Copy the listing as it is written, and leave each picture out.
--- START ---
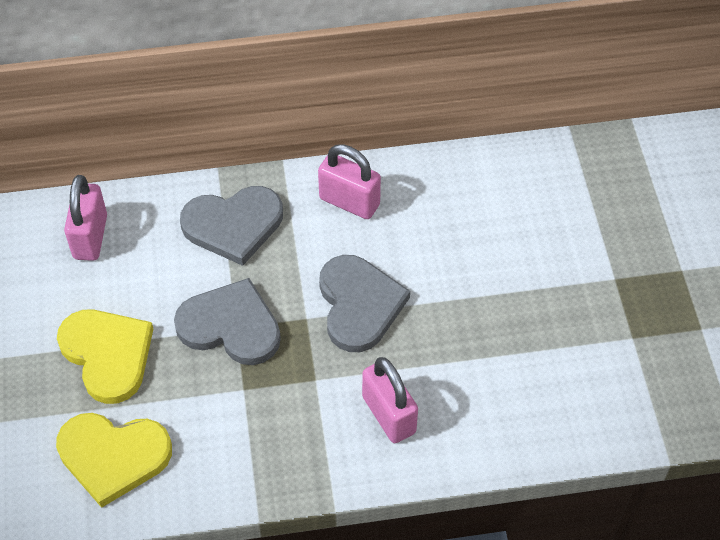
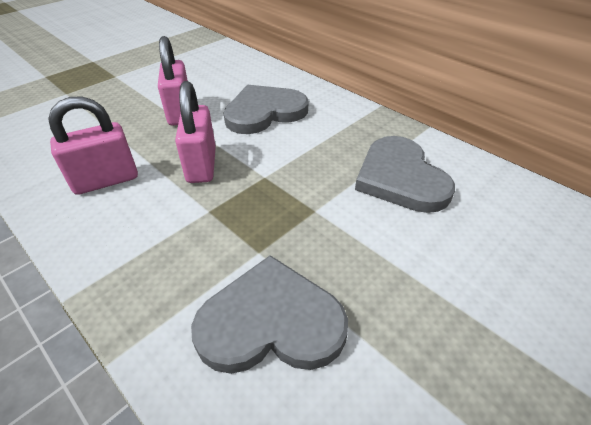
yellow heart: 2 -> 0

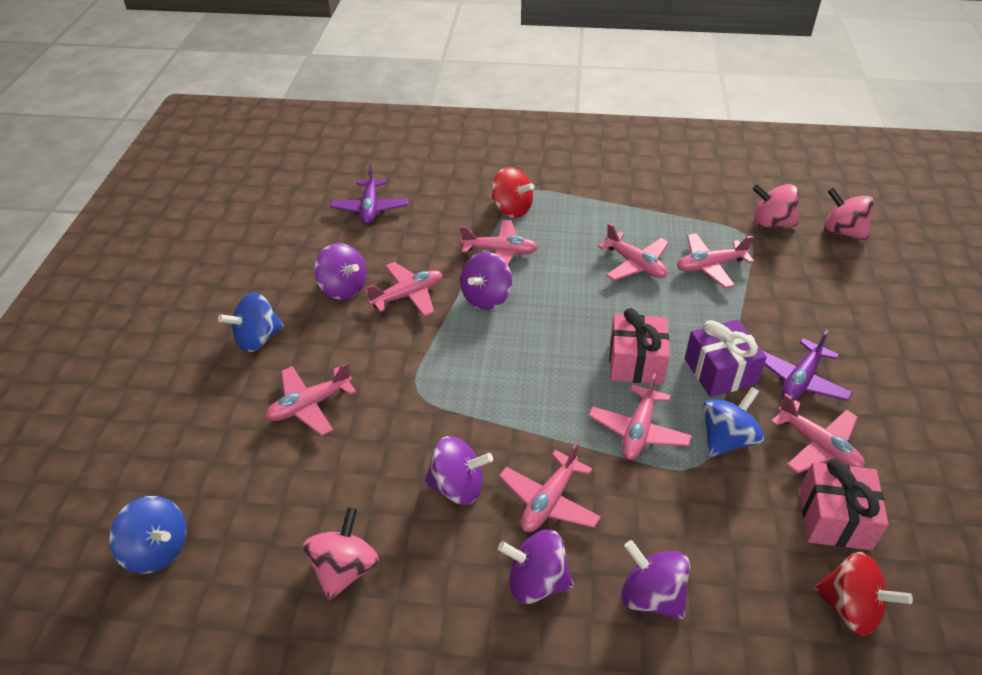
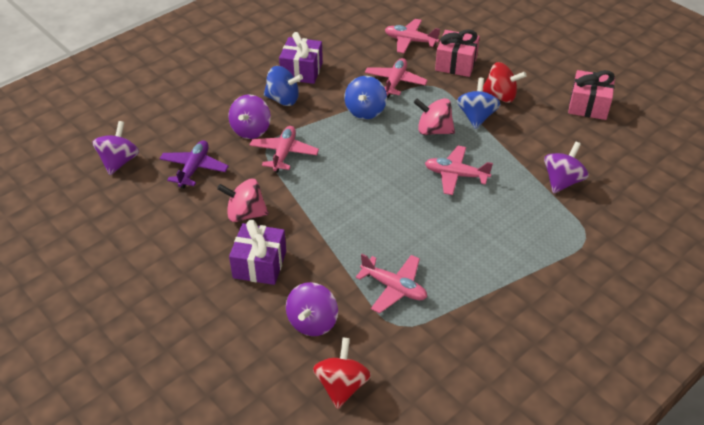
pink plane: 8 -> 5
pink spinning top: 3 -> 2
purple gift: 1 -> 2
purple plane: 2 -> 1
purple spinning top: 5 -> 4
--- END ---
Output
yellow heart: 2 -> 0

pink plane: 8 -> 5
pink spinning top: 3 -> 2
purple gift: 1 -> 2
purple plane: 2 -> 1
purple spinning top: 5 -> 4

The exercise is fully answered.